(Multi-step shape changes)
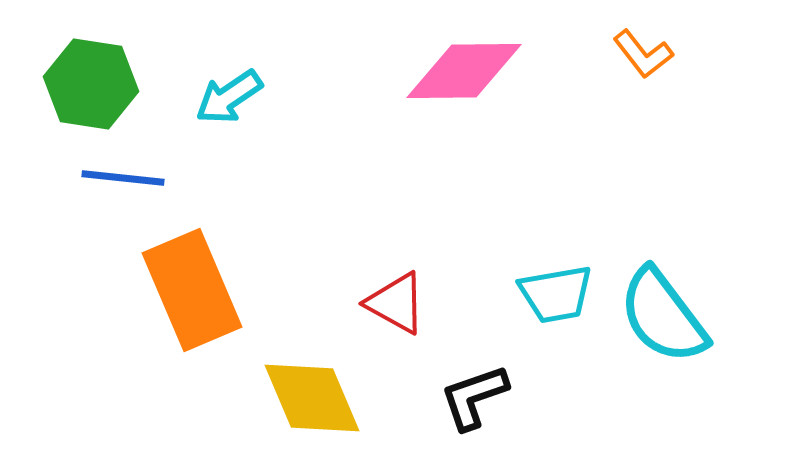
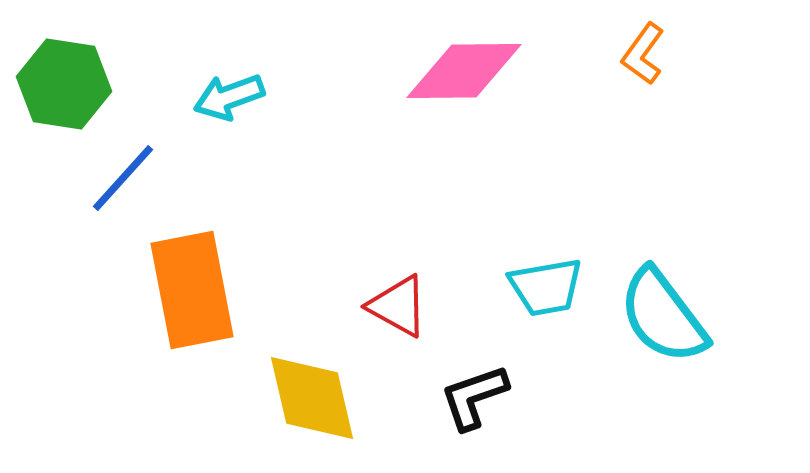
orange L-shape: rotated 74 degrees clockwise
green hexagon: moved 27 px left
cyan arrow: rotated 14 degrees clockwise
blue line: rotated 54 degrees counterclockwise
orange rectangle: rotated 12 degrees clockwise
cyan trapezoid: moved 10 px left, 7 px up
red triangle: moved 2 px right, 3 px down
yellow diamond: rotated 10 degrees clockwise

- **Task objective**
Without changing a word, retype the data above and omit its pictures.

- **Task response**
orange L-shape: rotated 74 degrees clockwise
green hexagon: moved 27 px left
cyan arrow: rotated 14 degrees clockwise
blue line: rotated 54 degrees counterclockwise
orange rectangle: rotated 12 degrees clockwise
cyan trapezoid: moved 10 px left, 7 px up
red triangle: moved 2 px right, 3 px down
yellow diamond: rotated 10 degrees clockwise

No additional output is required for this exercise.